Try it
Go through the data below. List every line that holds the word "turquoise".

Source data
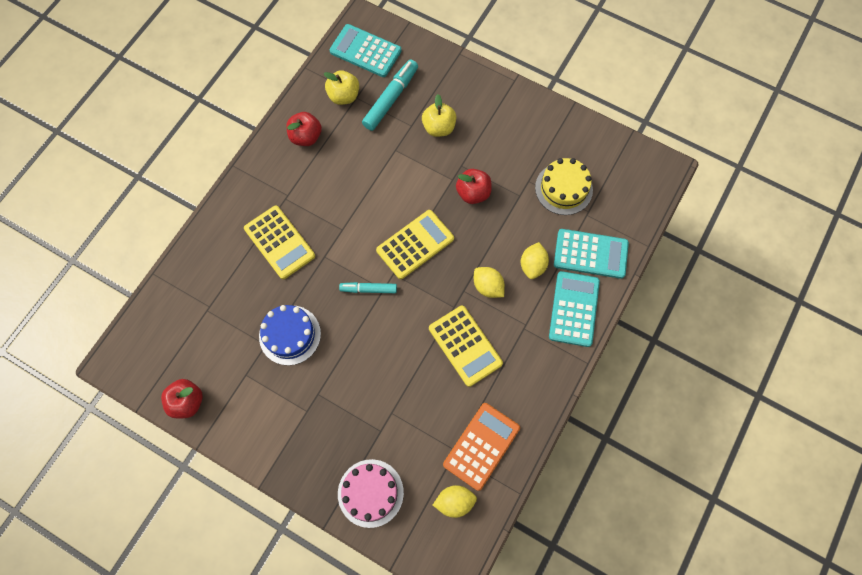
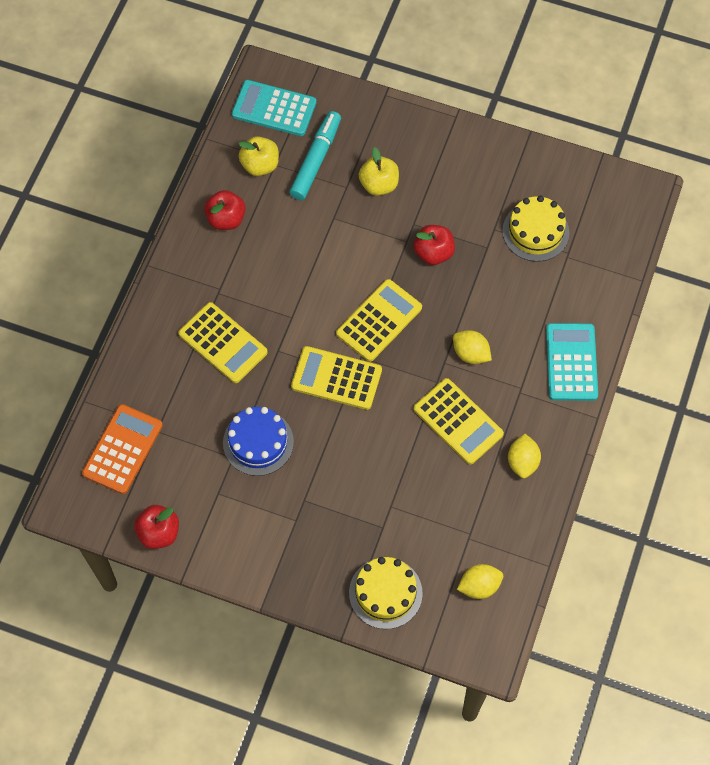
camera: 10 degrees left, 5 degrees down
(368, 289) = (336, 378): turquoise marker -> yellow calculator
(370, 493) = (385, 593): pink cake -> yellow cake
(481, 446) = (497, 524): orange calculator -> orange calculator (123, 449)
(532, 265) = (516, 322): yellow lemon -> yellow lemon (522, 462)
(590, 254) = (579, 299): turquoise calculator -> none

Result
(368, 289) = (336, 378): turquoise marker -> yellow calculator
(590, 254) = (579, 299): turquoise calculator -> none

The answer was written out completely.